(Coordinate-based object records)
——

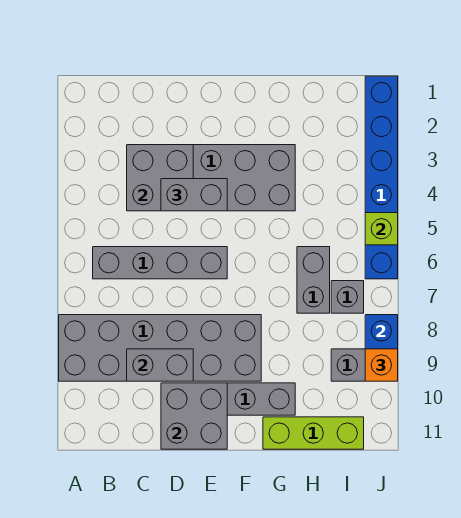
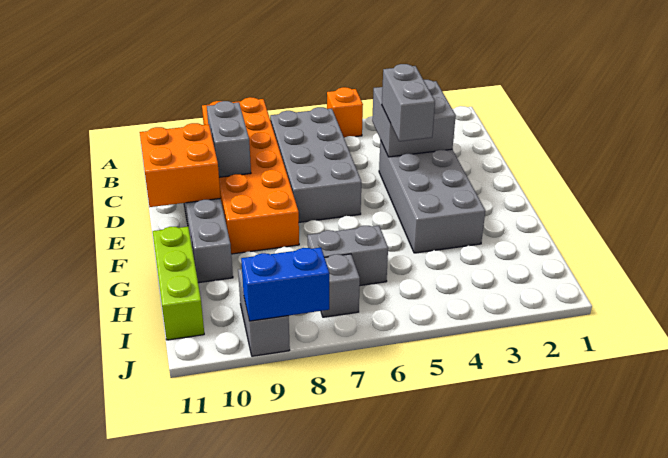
grey brick A8:F9 level 1 -> orange brick A8:F9 level 1
grey brick B6:E6 level 1 -> grey brick B6:E7 level 1
grey brick D10:E11 level 2 -> orange brick D10:E11 level 2
blue brick J1:J6 level 1 -> none
lime brick J5 level 2 -> none
orange brick J9 level 3 -> orange brick A5 level 1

——

* _Your task_: Filter the entries down to the lines holding the string "orange". Copy each of those lines.

* _Answer_:
grey brick A8:F9 level 1 -> orange brick A8:F9 level 1
grey brick D10:E11 level 2 -> orange brick D10:E11 level 2
orange brick J9 level 3 -> orange brick A5 level 1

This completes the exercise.